Scene change data
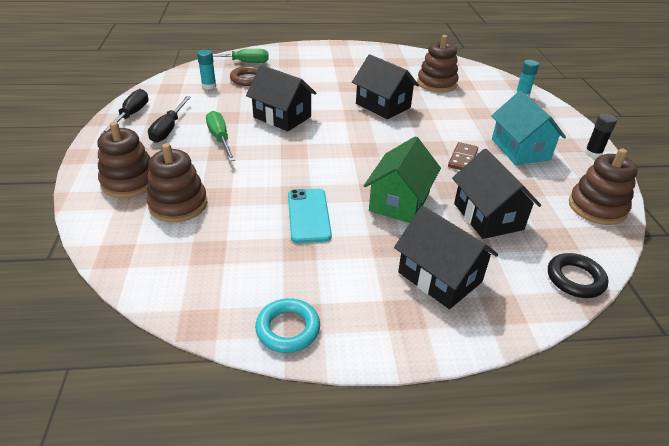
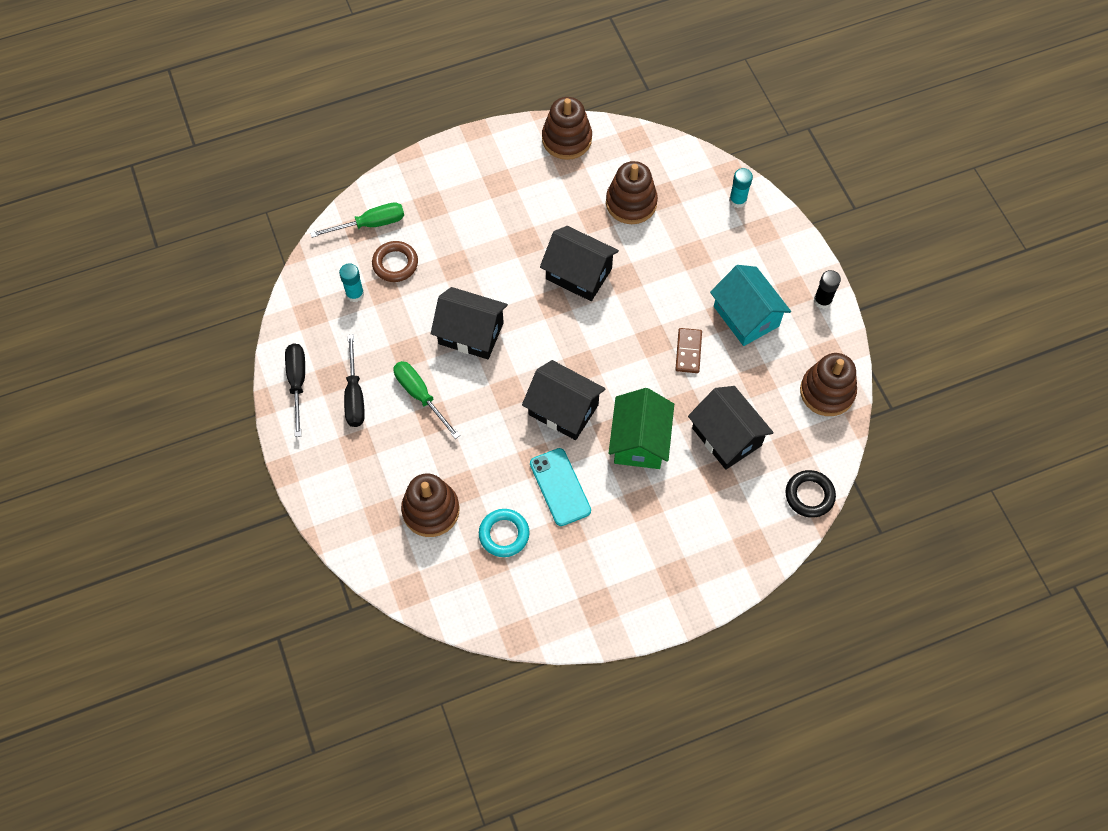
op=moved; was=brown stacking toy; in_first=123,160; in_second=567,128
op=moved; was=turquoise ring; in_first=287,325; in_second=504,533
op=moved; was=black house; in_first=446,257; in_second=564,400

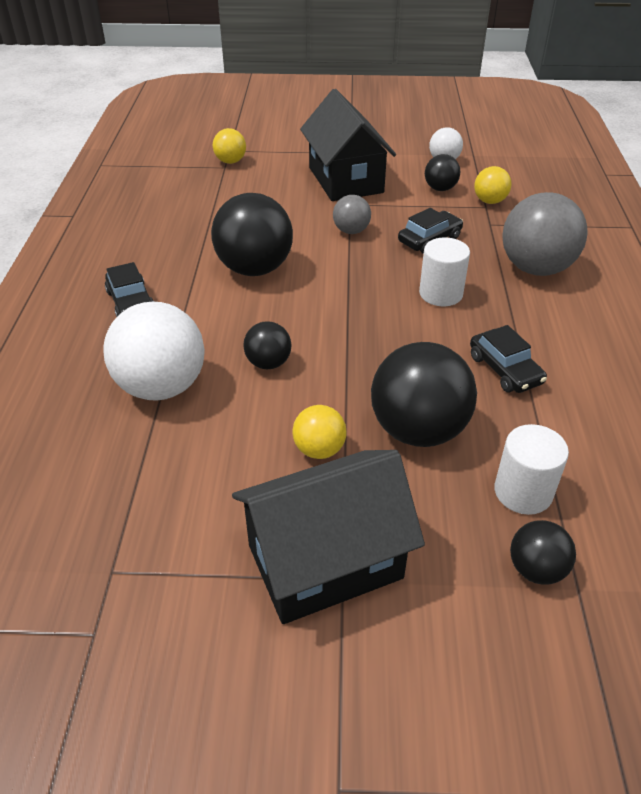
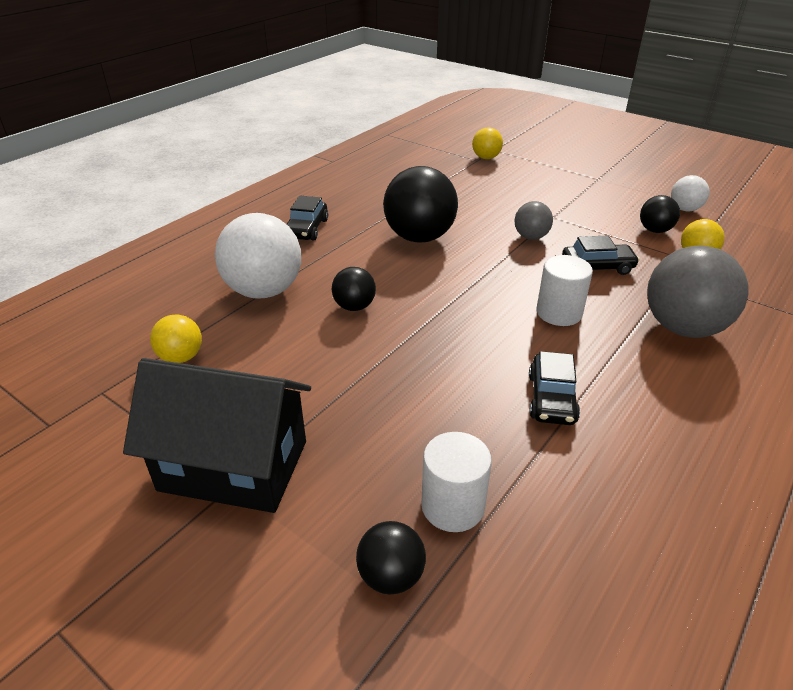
op=moved; was=yellow ball; in_first=319,432; in_second=176,338
op=removed; was=black house; in_first=348,145
op=removed; was=black ball; in_first=424,394

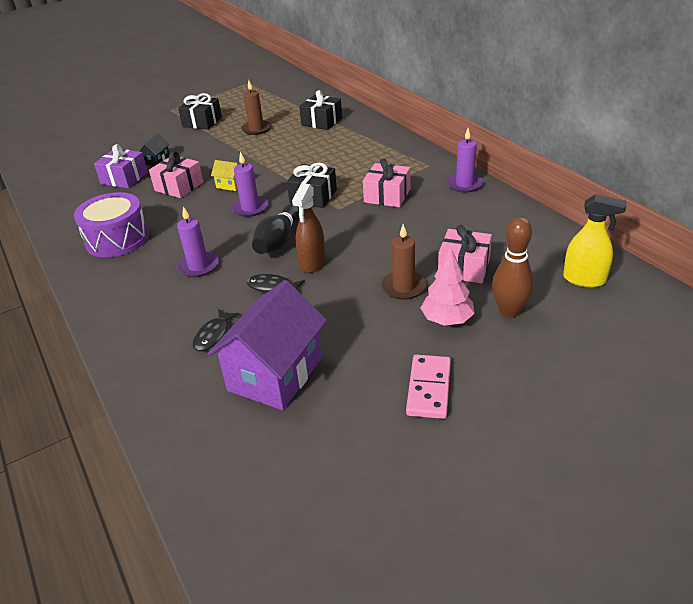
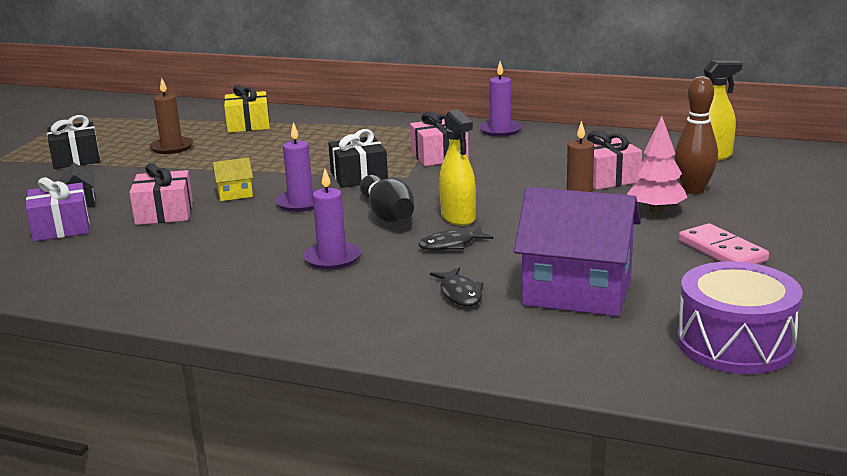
op=moved; was=purple drum; in_first=111,224; in_second=740,317
op=turned; was=purple house; in_first=267,345; in_second=577,251; clockwise=-60
op=recoloured; was=brown spray bottle; now=yellow spray bottle; in_first=309,228; in_second=457,167
op=recoloured; was=black gift; now=yellow gift; in_first=320,110; in_second=247,109

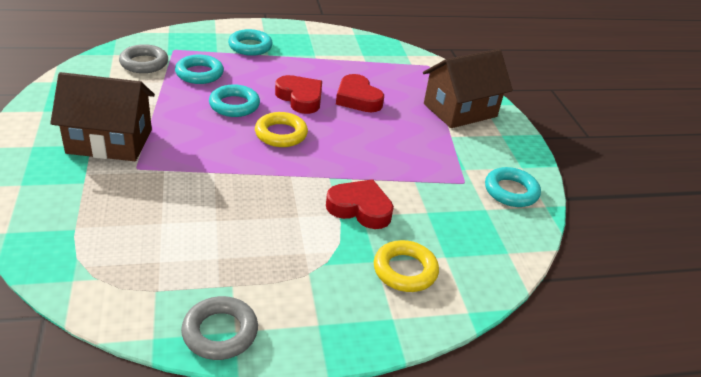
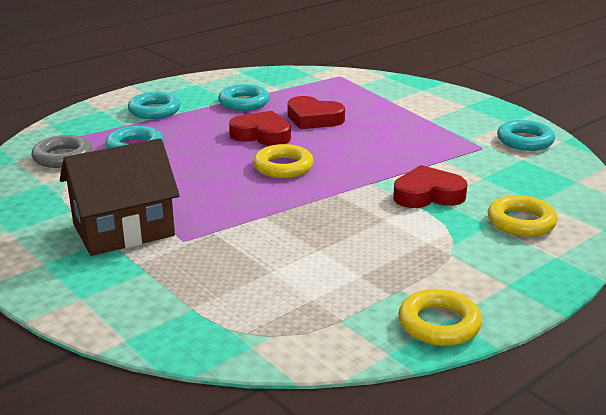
op=recoloured; was=grey ring; now=yellow ring; in_first=219,328; in_second=440,317
op=moved; was=turquoise ring; in_first=234,100; in_second=244,97
op=removed; was=brown house; in_first=468,88

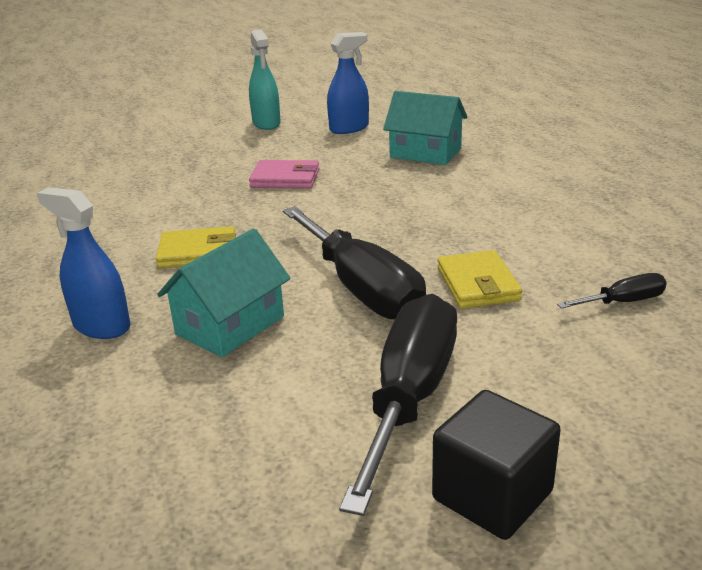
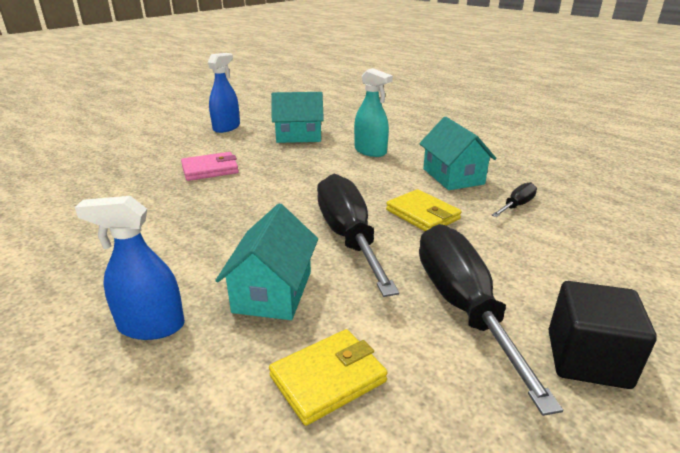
op=moved; was=yellow wallet; in_first=196,247; in_second=328,377
op=moved; was=turquoise spray bottle; in_first=265,79; in_second=373,112
op=turned; was=black screwdriver; in_first=354,262; in_second=358,235; clockwise=-135
op=added; now=turquoise house; in_second=458,153

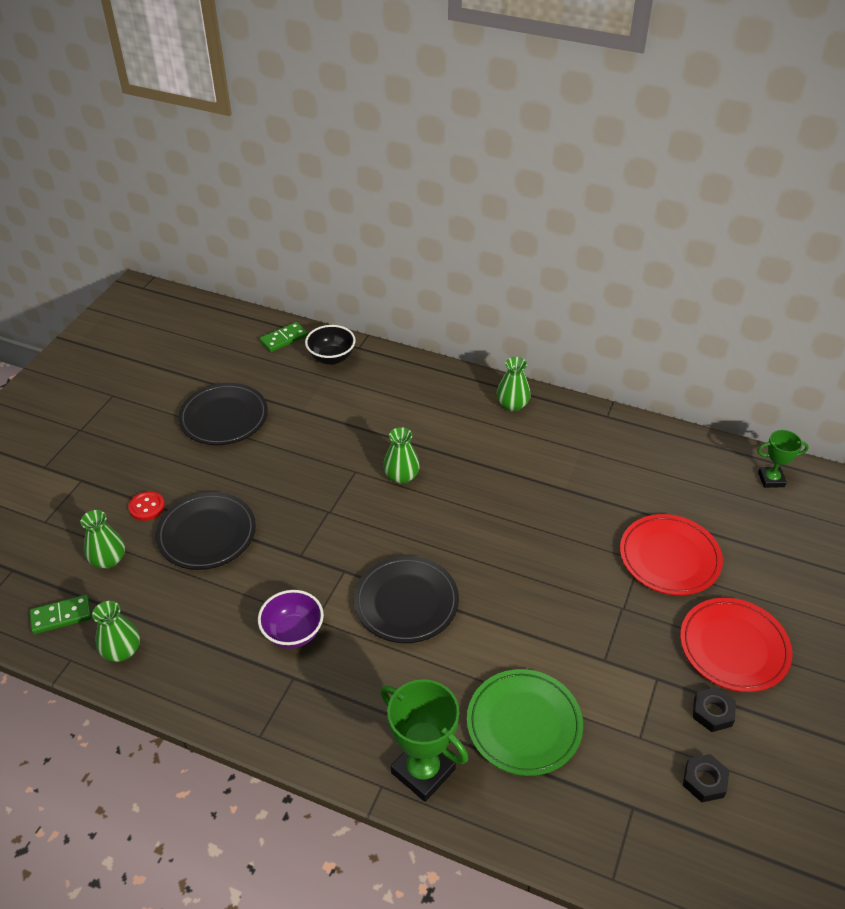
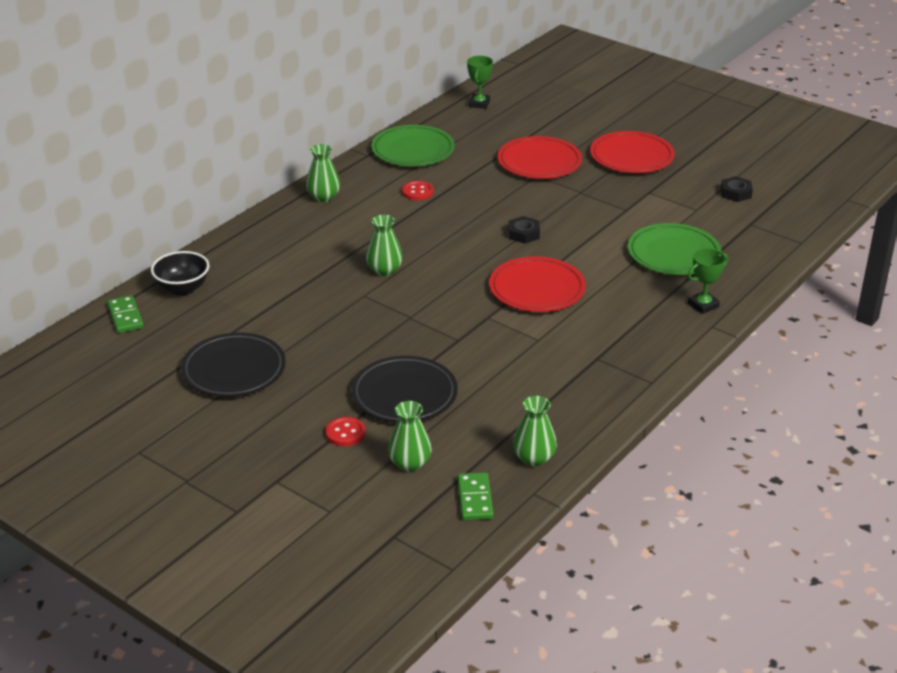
op=removed; was=purple bowl; in_first=291,619
op=recoloured; was=black plate; now=red plate; in_first=406,599; in_second=537,284
op=resized; was=green trophy; in_first=424,740; in_second=708,281; ratio=0.59
op=moved; was=black nut; in_first=714,709; in_second=524,230
op=added; now=green plate; in_second=413,146
op=added; now=red button; in_second=418,190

## Assignment
Beginning with the line above that contains "op=recoloured; was=grey ring;" and ending with the line that contains "op=removed; was=purple bowl; in_first=291,619", quote each line exactly, keeping out the pictures.

## Finished exercise
op=recoloured; was=grey ring; now=yellow ring; in_first=219,328; in_second=440,317
op=moved; was=turquoise ring; in_first=234,100; in_second=244,97
op=removed; was=brown house; in_first=468,88

op=moved; was=yellow wallet; in_first=196,247; in_second=328,377
op=moved; was=turquoise spray bottle; in_first=265,79; in_second=373,112
op=turned; was=black screwdriver; in_first=354,262; in_second=358,235; clockwise=-135
op=added; now=turquoise house; in_second=458,153

op=removed; was=purple bowl; in_first=291,619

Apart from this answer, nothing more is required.